◆ **Instructions to follow**: Output every line below exactly, please, omitting pictures.

>>

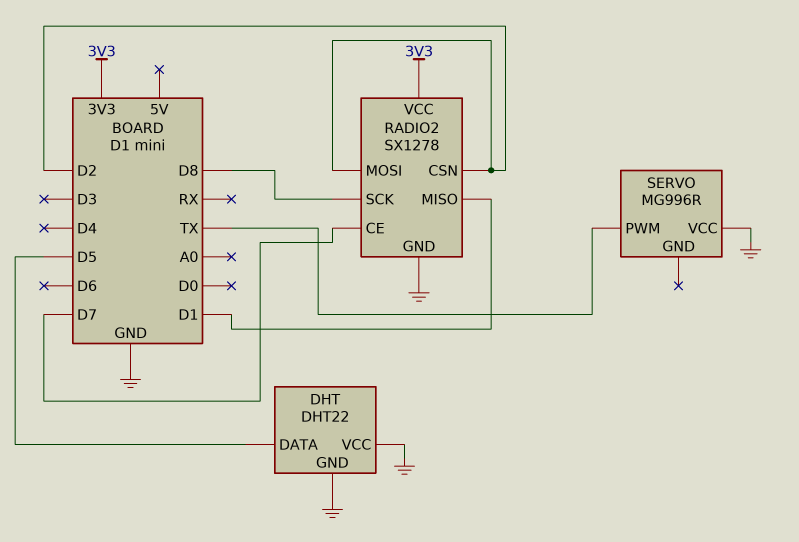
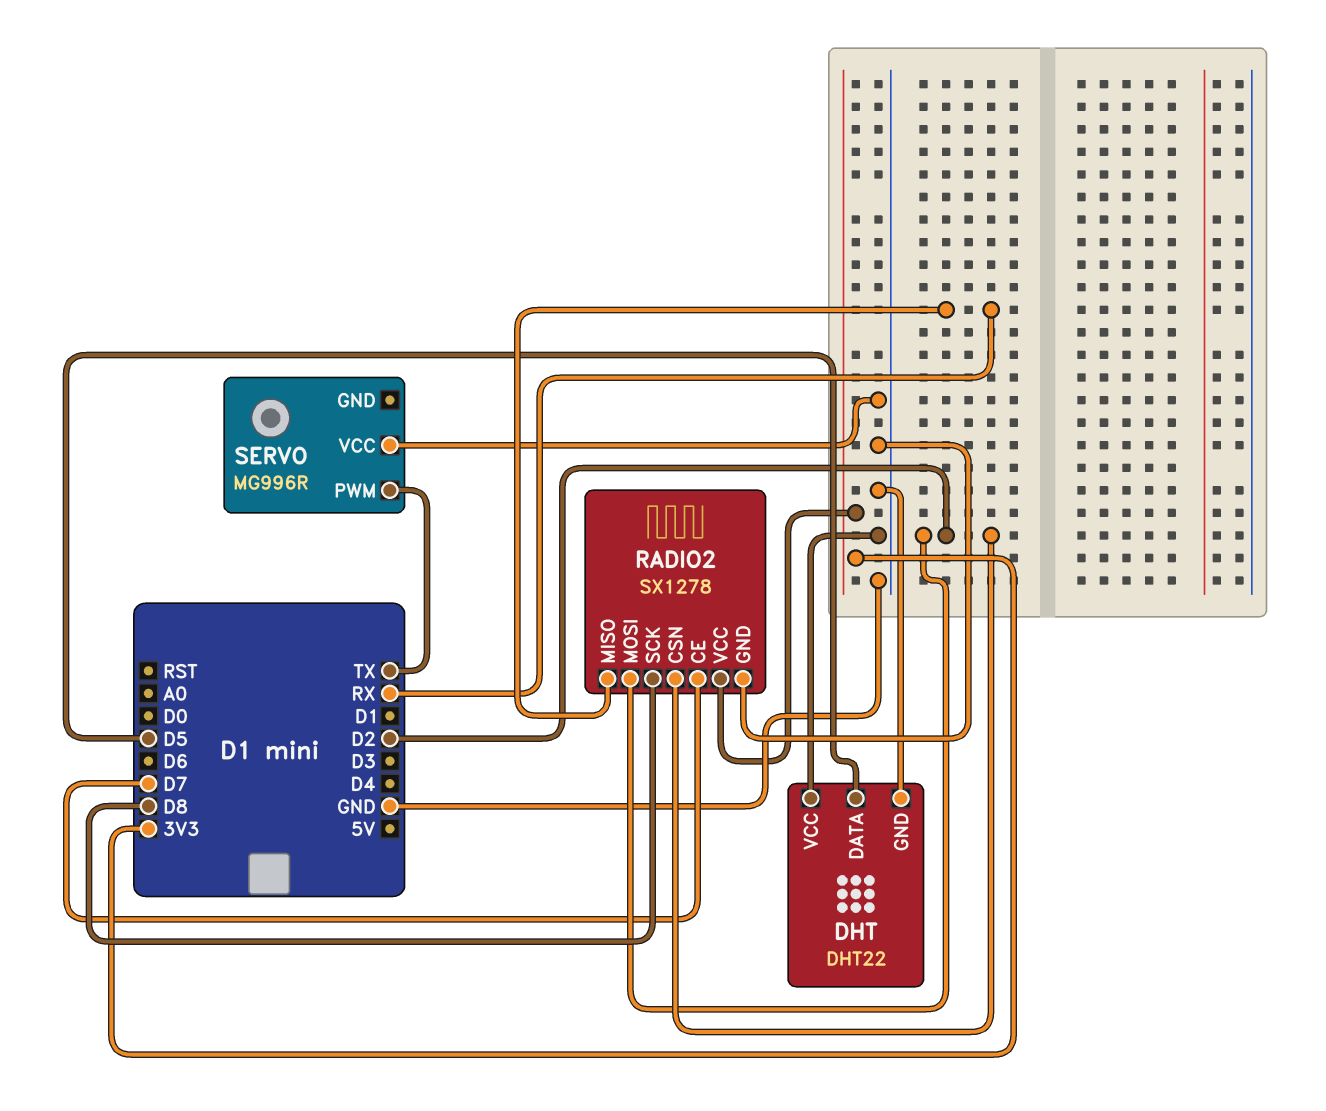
RADIO2 pin MISO: D1 -> RX

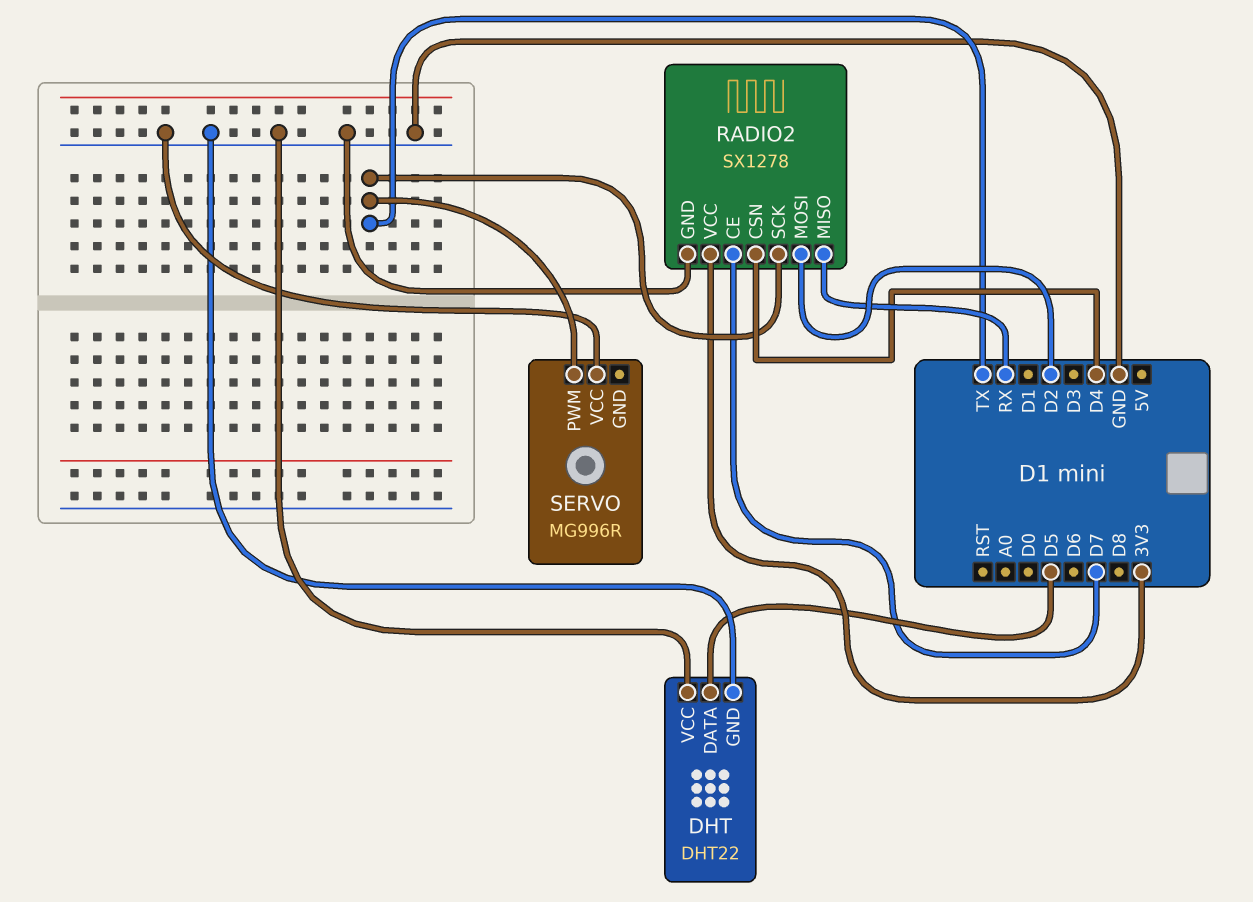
RADIO2 pin CSN: D2 -> D4
RADIO2 pin SCK: D8 -> TX

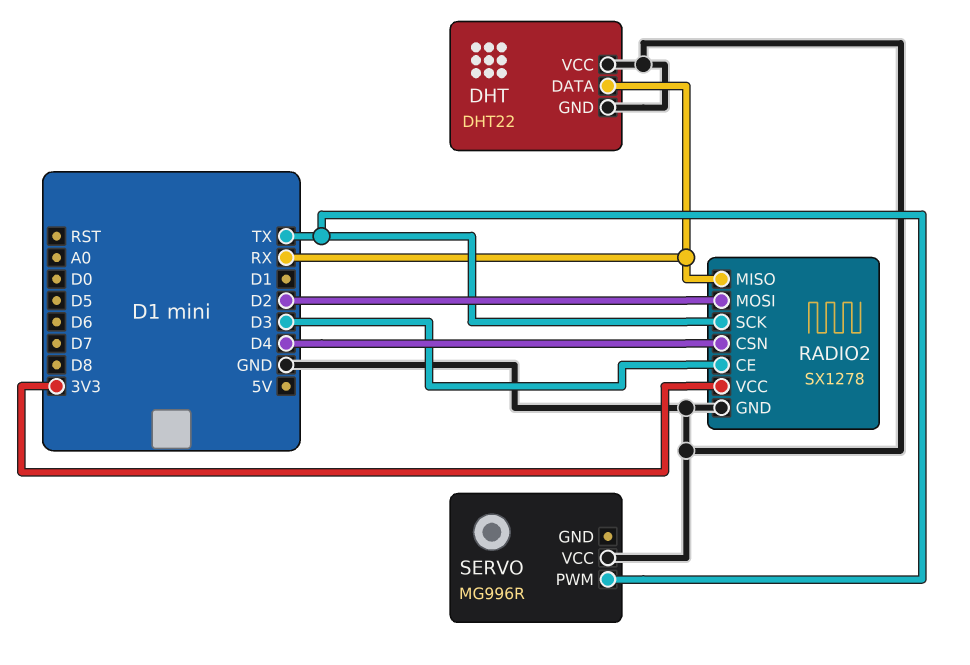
DHT pin DATA: D5 -> RX
RADIO2 pin CE: D7 -> D3

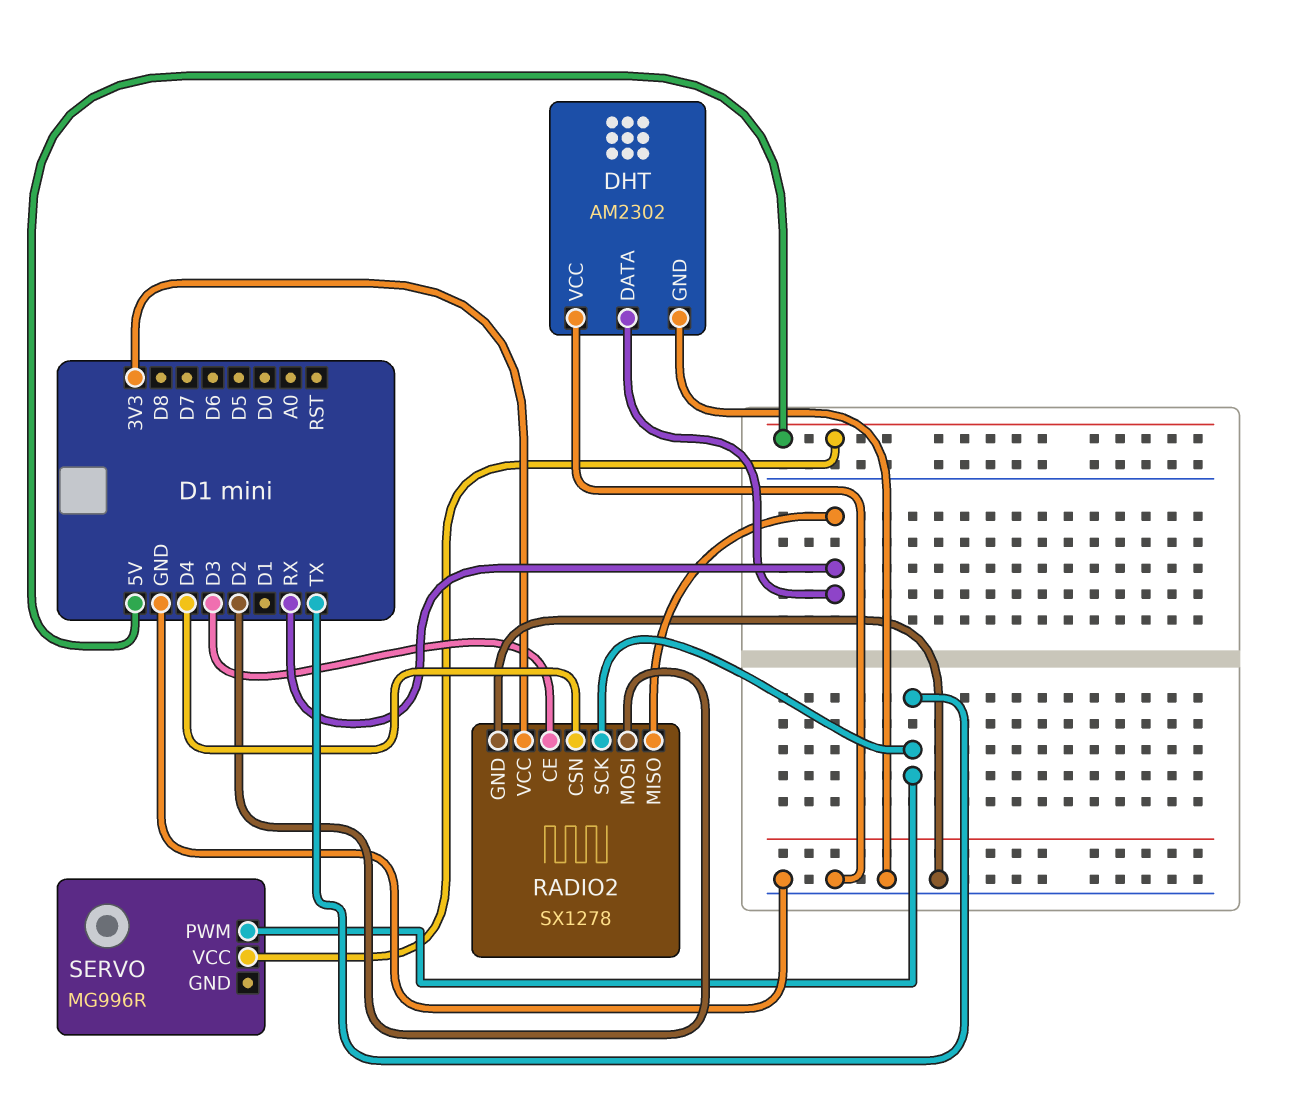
DHT: DHT22 -> AM2302
SERVO pin VCC: GND -> 5V

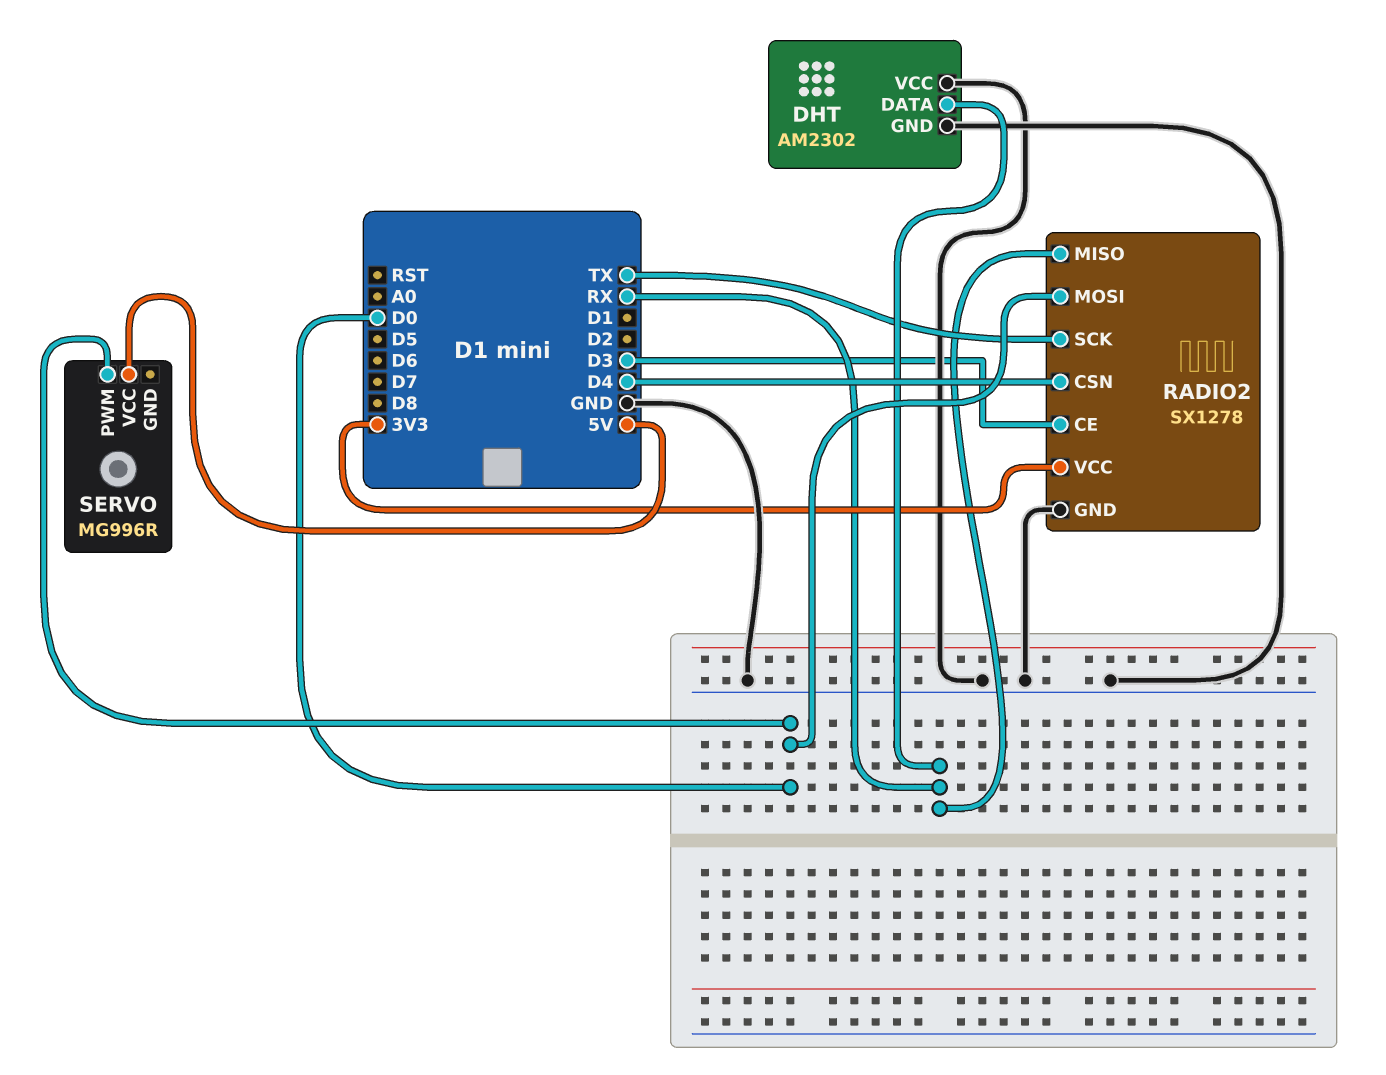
RADIO2 pin MOSI: D2 -> D0
SERVO pin PWM: TX -> D0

<<

◆ **Response area**:
RADIO2 pin MISO: D1 -> RX

RADIO2 pin CSN: D2 -> D4
RADIO2 pin SCK: D8 -> TX

DHT pin DATA: D5 -> RX
RADIO2 pin CE: D7 -> D3

DHT: DHT22 -> AM2302
SERVO pin VCC: GND -> 5V

RADIO2 pin MOSI: D2 -> D0
SERVO pin PWM: TX -> D0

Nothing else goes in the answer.